What is required
Starting at the line that contains "black stacking toy: 6 -> 7", copy every line through the end of the listing below exactly, and copy nothing else.

Source material
↓
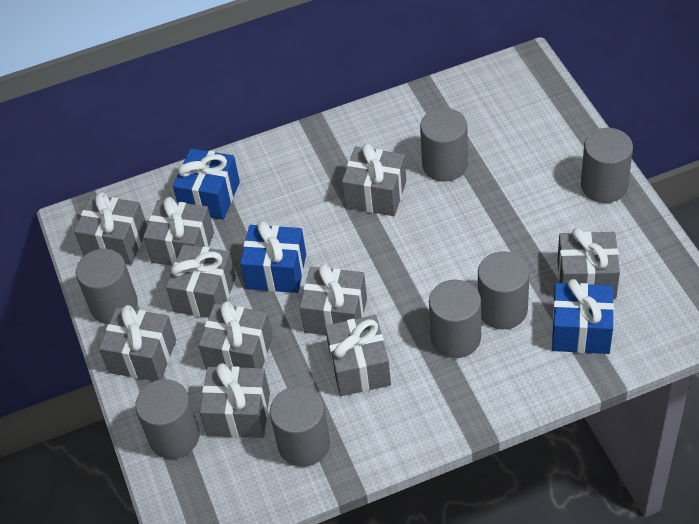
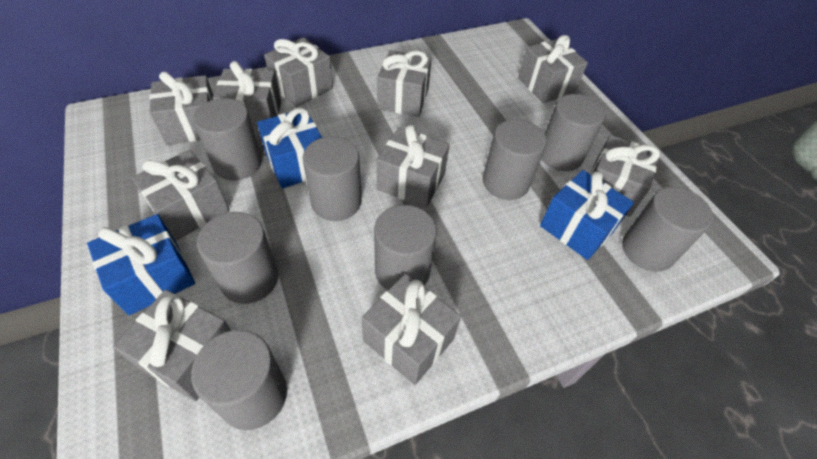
grey cylinder: 7 -> 8

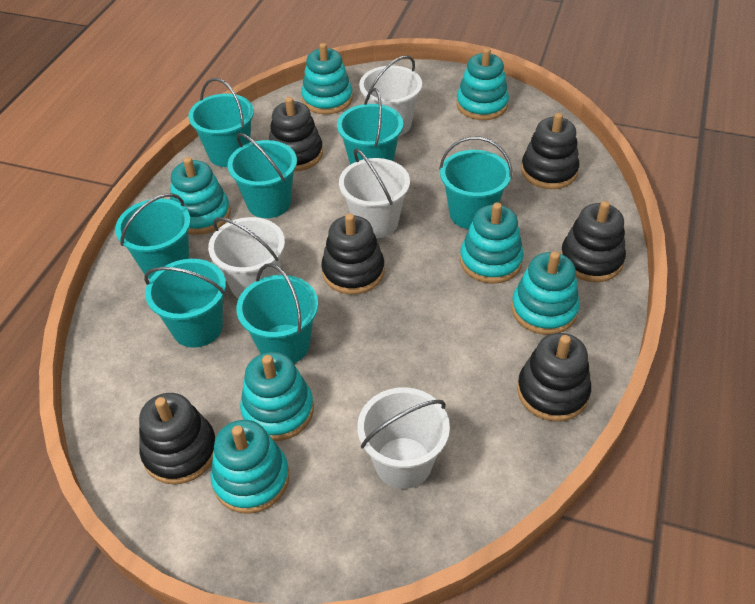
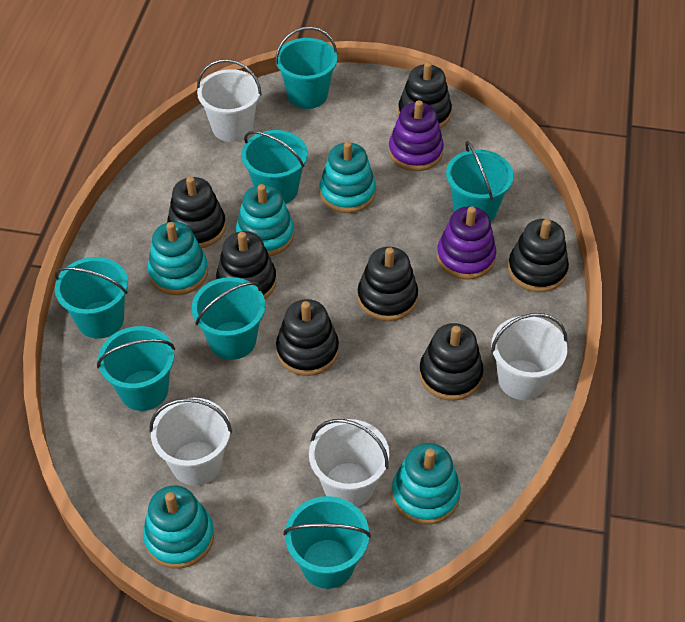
black stacking toy: 6 -> 7
purple stacking toy: 0 -> 2
turquoise stacking toy: 7 -> 5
↑
Answer to this problem
black stacking toy: 6 -> 7
purple stacking toy: 0 -> 2
turquoise stacking toy: 7 -> 5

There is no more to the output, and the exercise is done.